[Object transformation records]

##############################

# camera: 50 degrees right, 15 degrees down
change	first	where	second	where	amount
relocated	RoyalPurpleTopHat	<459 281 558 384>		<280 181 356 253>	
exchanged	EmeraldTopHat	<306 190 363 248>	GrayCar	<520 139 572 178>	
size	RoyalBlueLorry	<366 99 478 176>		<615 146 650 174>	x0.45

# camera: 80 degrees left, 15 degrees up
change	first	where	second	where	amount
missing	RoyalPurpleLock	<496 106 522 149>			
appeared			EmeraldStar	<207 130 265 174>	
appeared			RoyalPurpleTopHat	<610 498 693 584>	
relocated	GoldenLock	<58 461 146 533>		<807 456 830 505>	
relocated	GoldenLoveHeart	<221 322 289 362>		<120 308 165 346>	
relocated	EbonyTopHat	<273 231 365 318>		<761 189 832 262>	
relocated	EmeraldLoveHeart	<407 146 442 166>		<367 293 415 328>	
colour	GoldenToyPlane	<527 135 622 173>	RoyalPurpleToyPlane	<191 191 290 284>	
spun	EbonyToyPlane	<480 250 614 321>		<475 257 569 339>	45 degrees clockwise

##############################

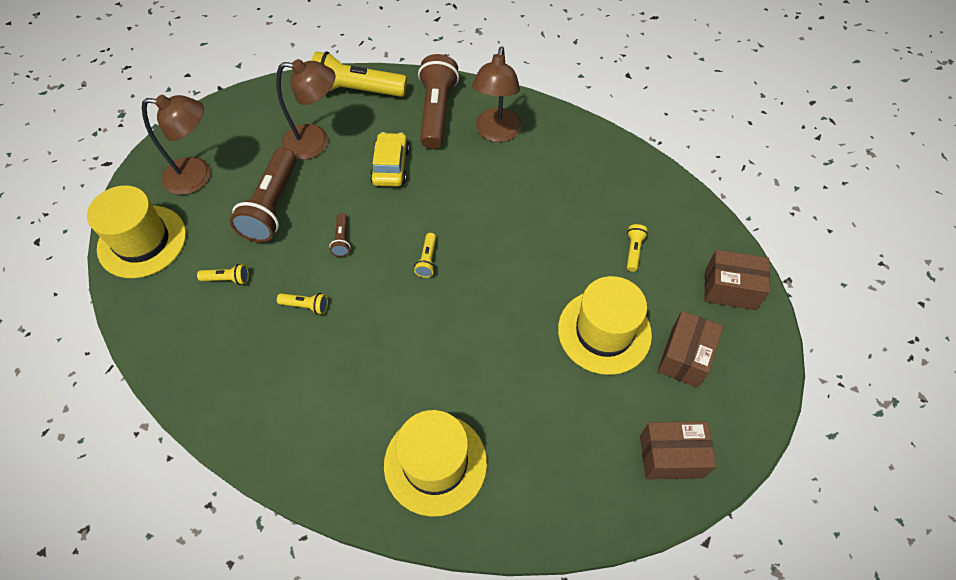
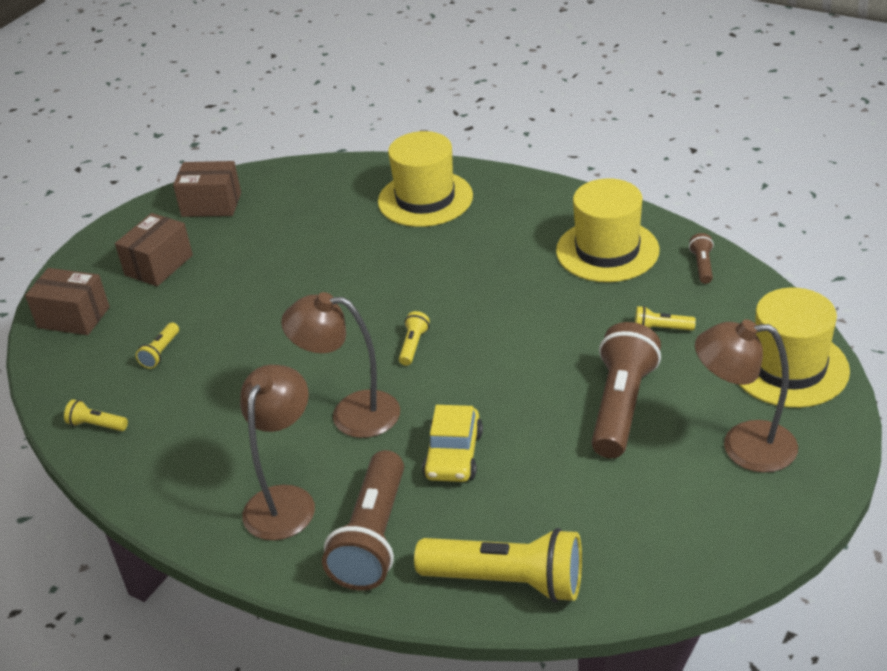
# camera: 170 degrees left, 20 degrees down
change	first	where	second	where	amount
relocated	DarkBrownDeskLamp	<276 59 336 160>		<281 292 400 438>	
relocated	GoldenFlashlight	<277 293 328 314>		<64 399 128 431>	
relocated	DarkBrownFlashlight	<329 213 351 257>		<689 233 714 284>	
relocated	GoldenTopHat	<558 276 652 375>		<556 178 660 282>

##############################

• **Your assignment**: All lines above from the one with "# camera: 50 degrees right, 15 degrees down" to the one with "139 572 178>", inclusive, should be copied exactly, and no other lines.

• **Solution to this exercise**:
# camera: 50 degrees right, 15 degrees down
change	first	where	second	where	amount
relocated	RoyalPurpleTopHat	<459 281 558 384>		<280 181 356 253>	
exchanged	EmeraldTopHat	<306 190 363 248>	GrayCar	<520 139 572 178>	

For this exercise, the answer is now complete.